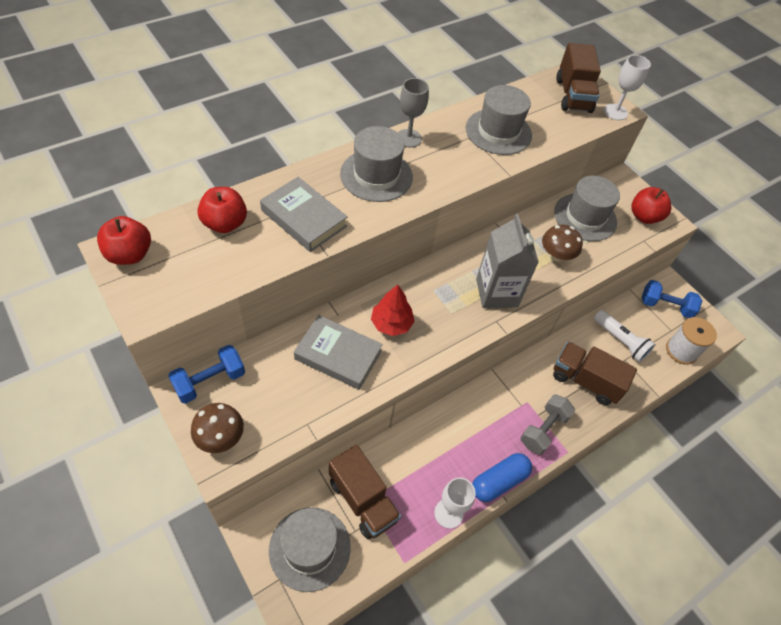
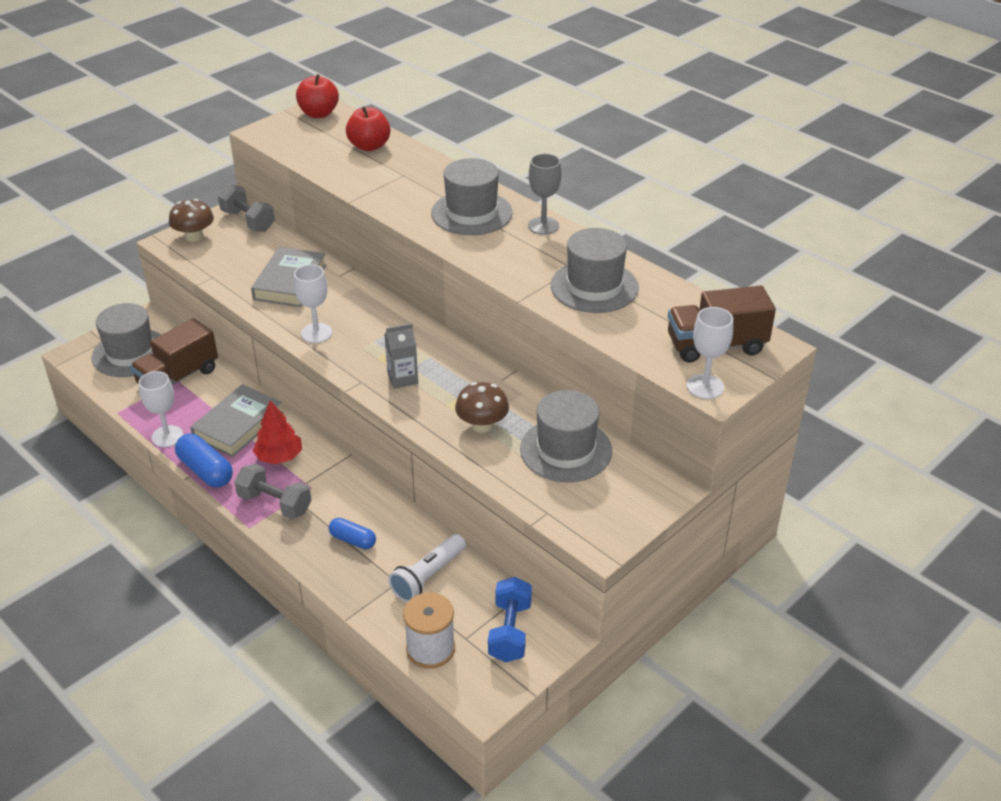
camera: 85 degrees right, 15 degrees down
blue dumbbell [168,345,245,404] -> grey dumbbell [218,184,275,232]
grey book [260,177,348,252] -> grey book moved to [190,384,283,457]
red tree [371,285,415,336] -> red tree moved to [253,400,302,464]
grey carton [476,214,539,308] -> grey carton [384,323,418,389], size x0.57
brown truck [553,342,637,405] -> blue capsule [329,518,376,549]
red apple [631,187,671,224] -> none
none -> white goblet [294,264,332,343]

-*-

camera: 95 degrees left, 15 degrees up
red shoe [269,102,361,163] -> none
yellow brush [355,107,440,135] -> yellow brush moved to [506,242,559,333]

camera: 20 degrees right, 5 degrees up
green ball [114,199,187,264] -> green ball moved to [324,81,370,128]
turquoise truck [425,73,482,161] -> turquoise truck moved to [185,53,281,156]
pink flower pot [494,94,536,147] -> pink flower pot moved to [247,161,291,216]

-*-

### What this task involves
Your answer should hold every line of the entries that contains the string "blue".

### Your solution
blue dumbbell [168,345,245,404] -> grey dumbbell [218,184,275,232]
brown truck [553,342,637,405] -> blue capsule [329,518,376,549]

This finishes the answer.